Exercise requirements: Reproduce exactly the lines below, from the first one through the line containing "none -> lime brick E12:E13 level 1", and omit any pictures.

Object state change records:
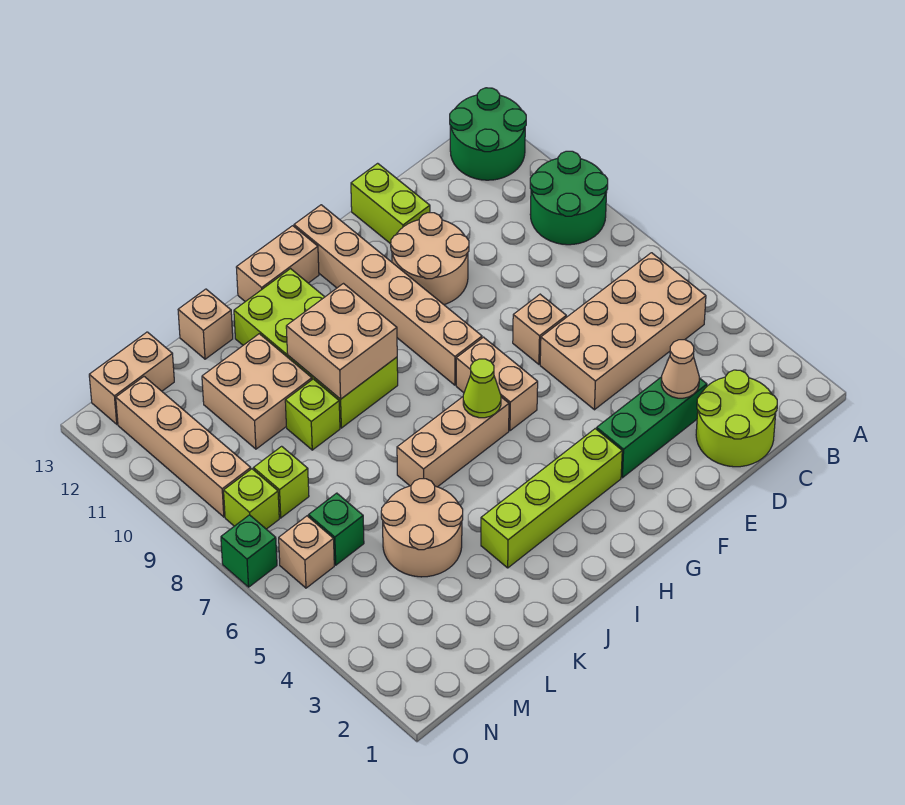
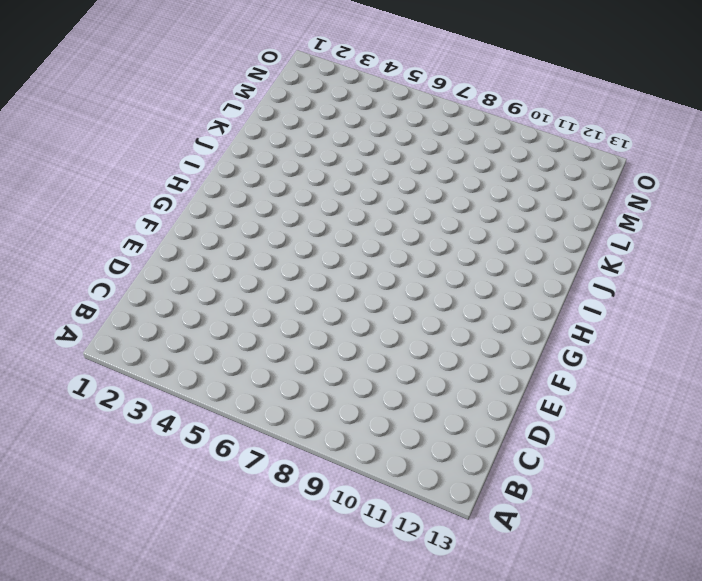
none -> green round brick A9:B10 level 1
none -> green round brick A12:B13 level 1
none -> tan brick B5:E6 level 1

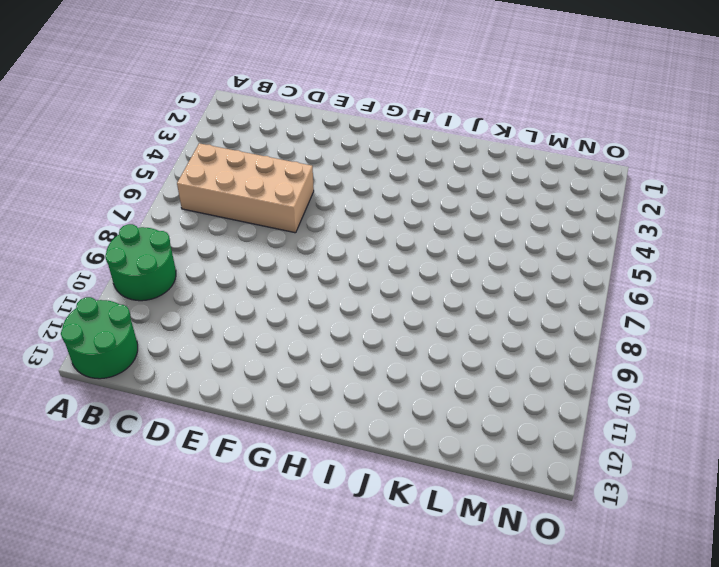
none -> lime round brick C1:D2 level 1
none -> green brick D3:F3 level 1
none -> tan brick E7 level 1

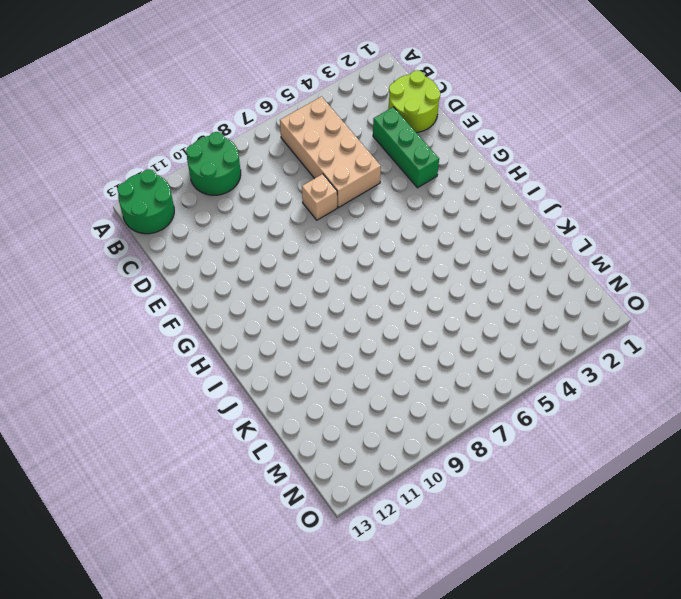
none -> tan round brick E10:F11 level 1
none -> lime brick E12:E13 level 1
none -> lime brick G3:J3 level 1

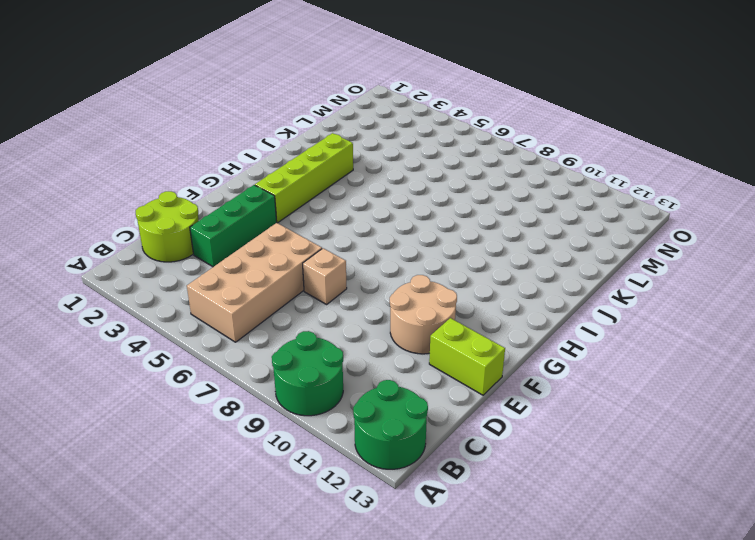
none -> tan brick G6:G7 level 1
none -> tan brick G8:G13 level 1
none -> tan brick H6:J6 level 1

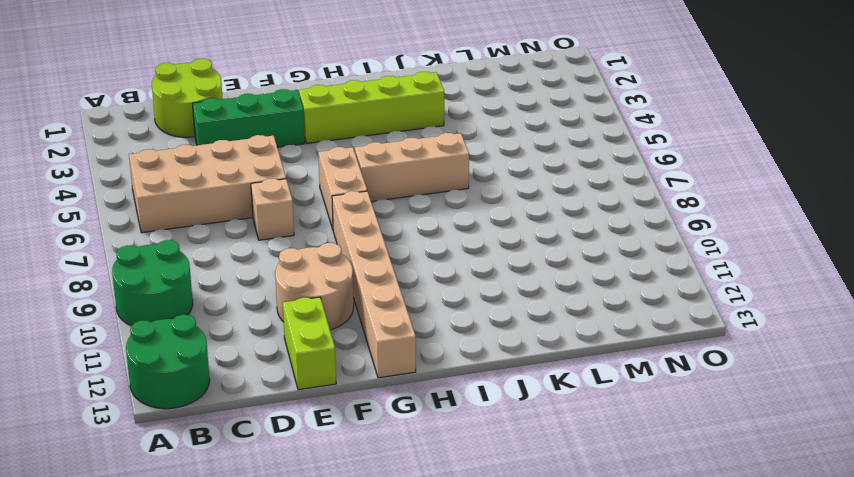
none -> tan brick H13:I13 level 1
none -> lime brick I9:J12 level 1
none -> tan round brick K4:L5 level 1

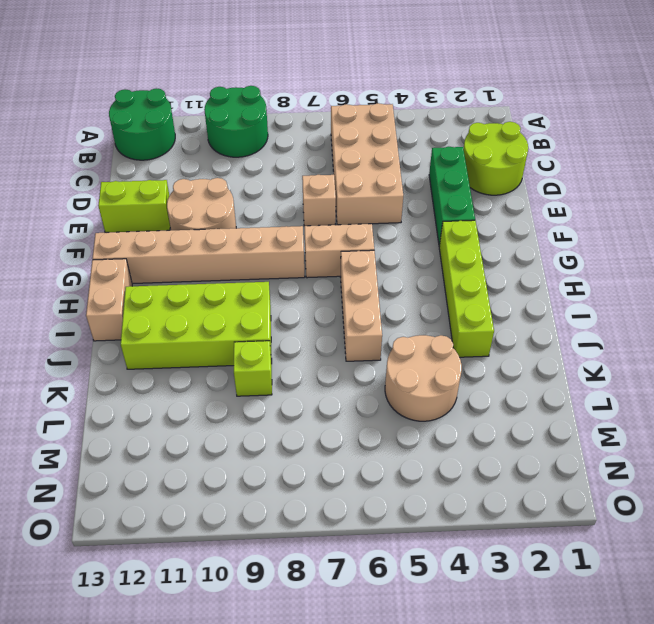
none -> tan brick K10:L11 level 1
none -> tan brick K13 level 1
none -> green brick M6 level 1

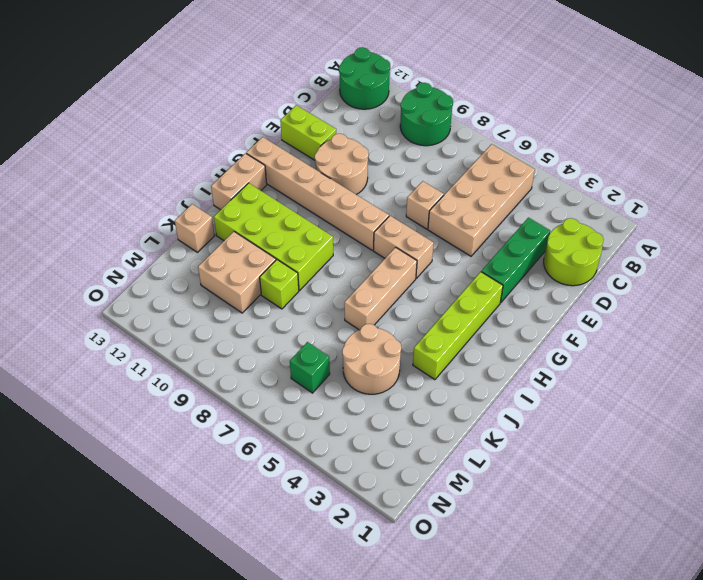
none -> lime brick M8 level 1
none -> tan brick M13:N13 level 1
none -> tan brick N6 level 1

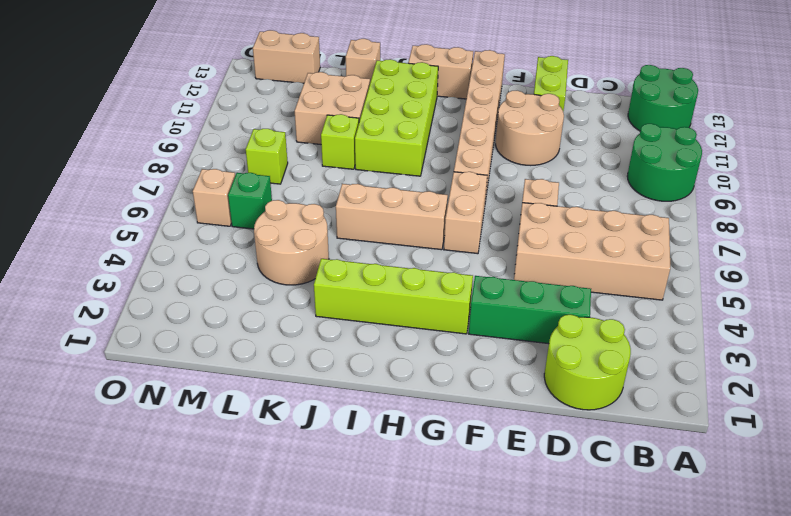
none -> lime brick N8 level 1
none -> tan brick N9:N12 level 1
none -> green brick O7 level 1

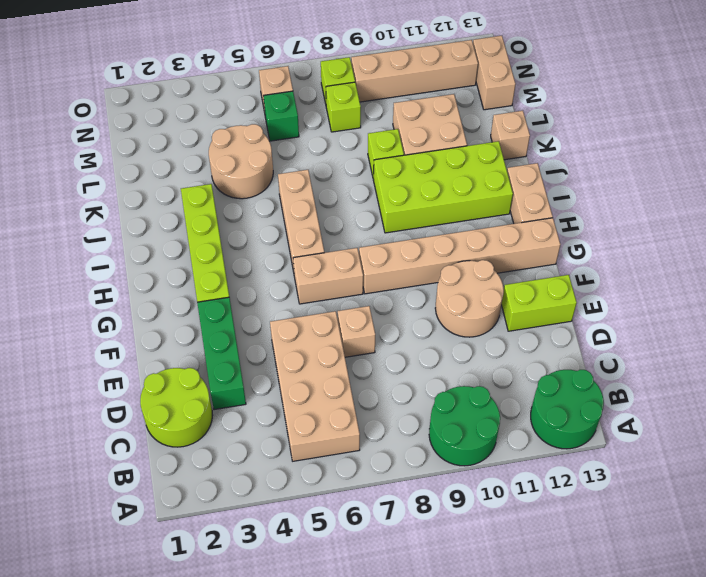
none -> green brick O7 level 1
none -> tan cone D3 level 2
none -> lime cone H6 level 2

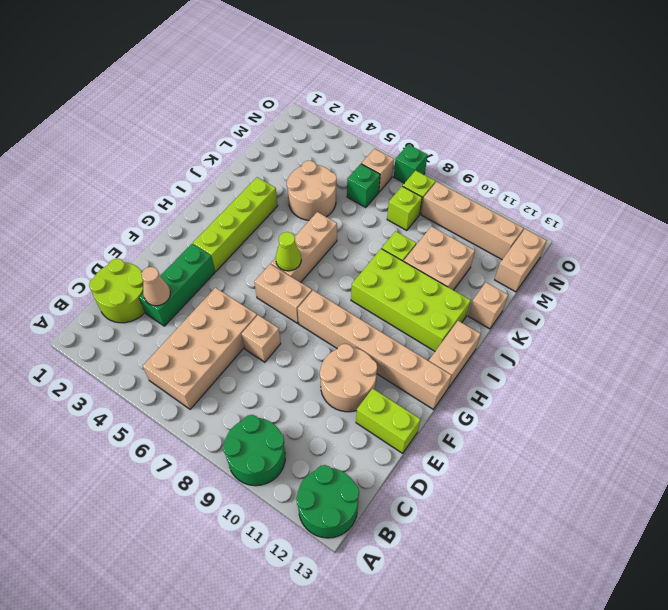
none -> tan brick I9:J10 level 2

Answer for the task:
none -> green round brick A9:B10 level 1
none -> green round brick A12:B13 level 1
none -> tan brick B5:E6 level 1

none -> lime round brick C1:D2 level 1
none -> green brick D3:F3 level 1
none -> tan brick E7 level 1

none -> tan round brick E10:F11 level 1
none -> lime brick E12:E13 level 1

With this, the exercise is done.